<<<<

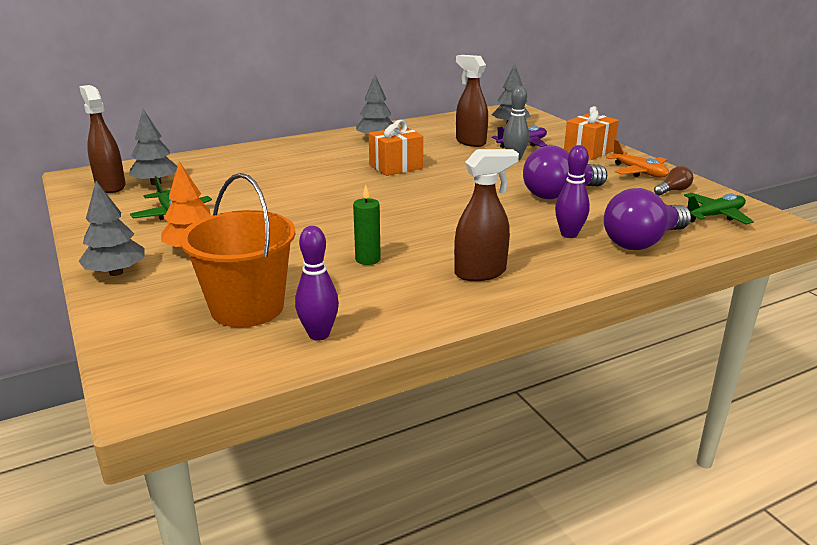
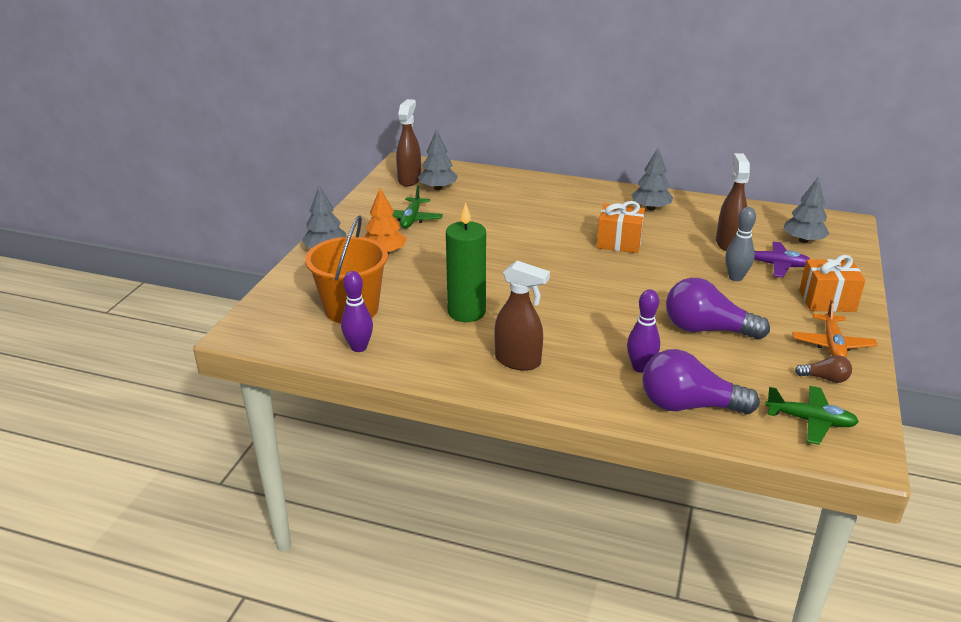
camera: 45 degrees right, 5 degrees up
(368, 259) = (466, 312): green candle -> green candle, size x1.81

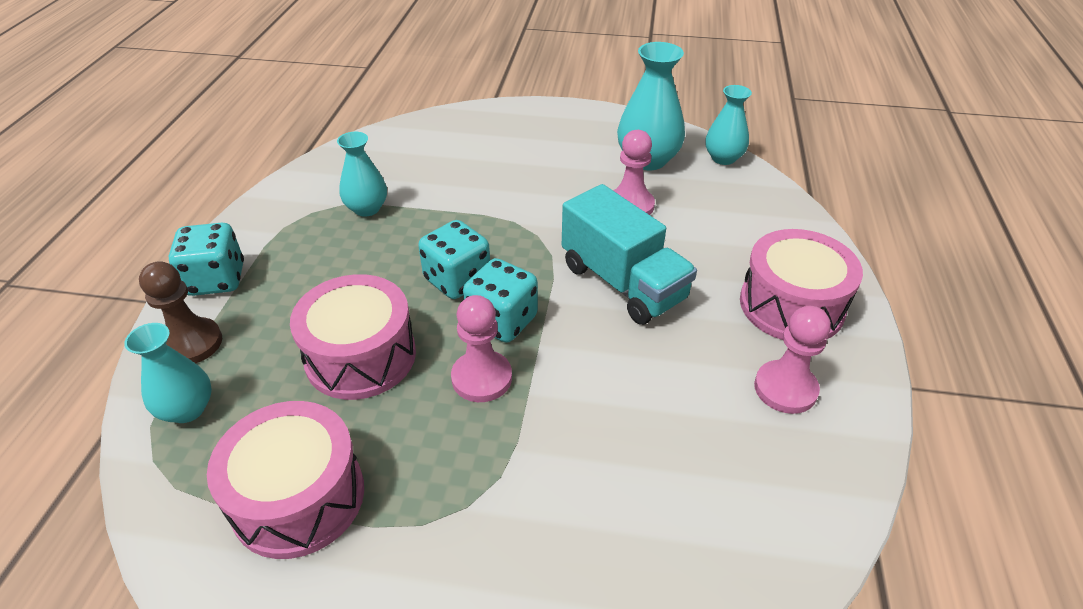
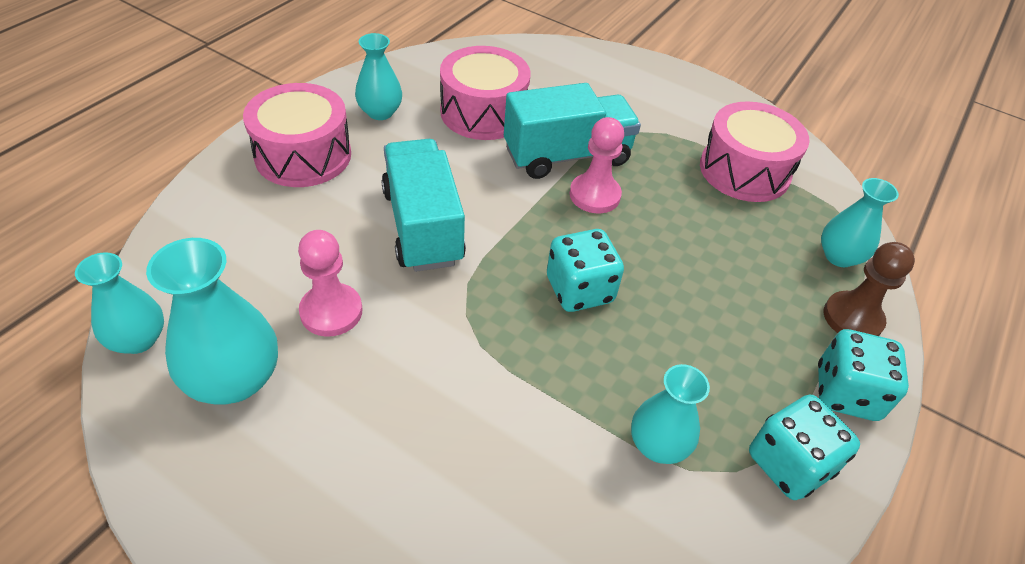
camera: 160 degrees left, 5 degrees up
(360, 356) = (691, 248): pink drum -> pink drum (483, 112)
(502, 321) = (556, 233): turquoise dice -> turquoise dice (789, 463)
(537, 420) = (566, 156): none -> turquoise truck
(785, 389) = (380, 112): pink pawn -> turquoise vase

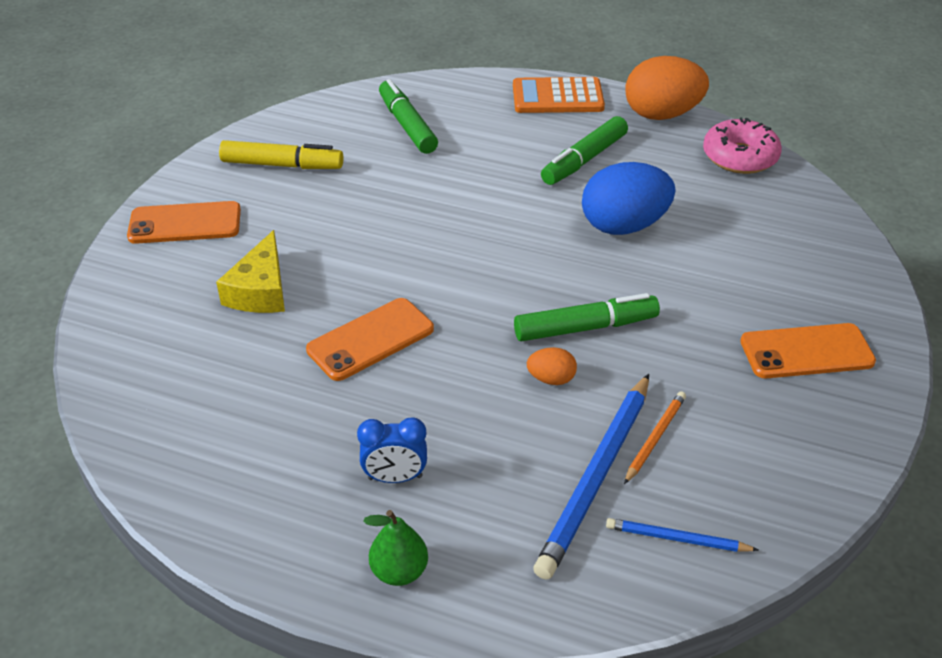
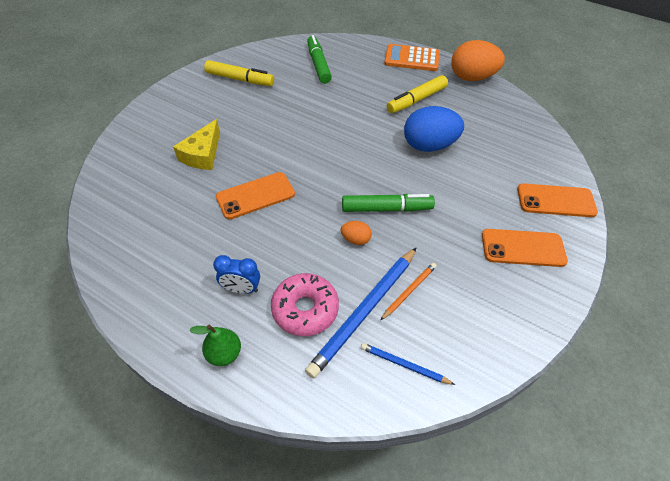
camera: 10 degrees right, 10 degrees up
(185, 223) = (174, 107): orange phone -> orange phone (555, 201)
(584, 160) = (416, 100): green marker -> yellow marker
(739, 157) = (513, 111): pink donut -> pink donut (305, 309)

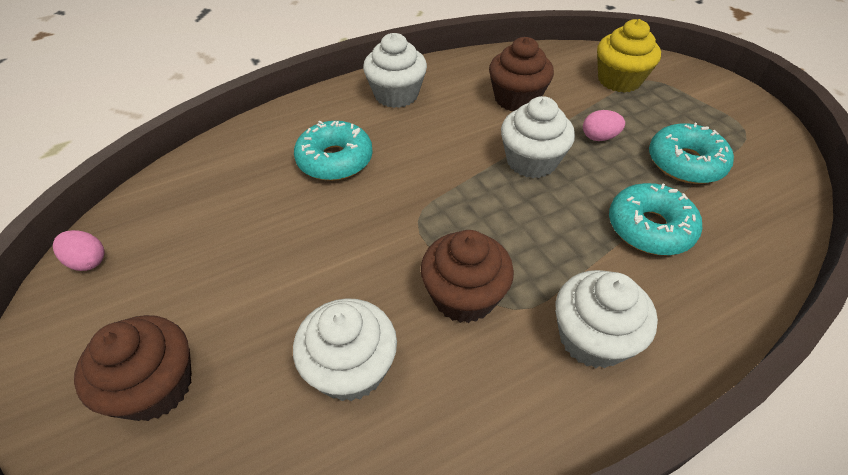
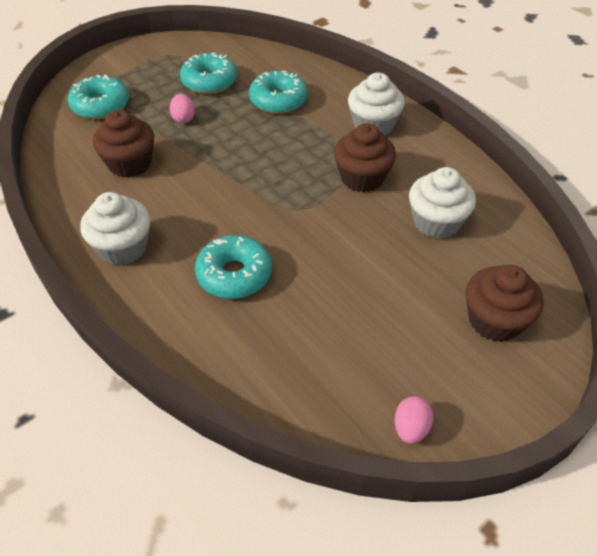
camera: 100 degrees left, 0 degrees up
(531, 161) = (218, 152): white cupcake -> none
(619, 80) = (100, 106): yellow cupcake -> turquoise donut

>>>>

Retype, word for word, the line containing "(537, 420) = (566, 156): none" and each line after it through the end of the data, leaving any picture out.

__RESULT OF THIS TASK__:
(537, 420) = (566, 156): none -> turquoise truck
(785, 389) = (380, 112): pink pawn -> turquoise vase

camera: 10 degrees right, 10 degrees up
(185, 223) = (174, 107): orange phone -> orange phone (555, 201)
(584, 160) = (416, 100): green marker -> yellow marker
(739, 157) = (513, 111): pink donut -> pink donut (305, 309)

camera: 100 degrees left, 0 degrees up
(531, 161) = (218, 152): white cupcake -> none
(619, 80) = (100, 106): yellow cupcake -> turquoise donut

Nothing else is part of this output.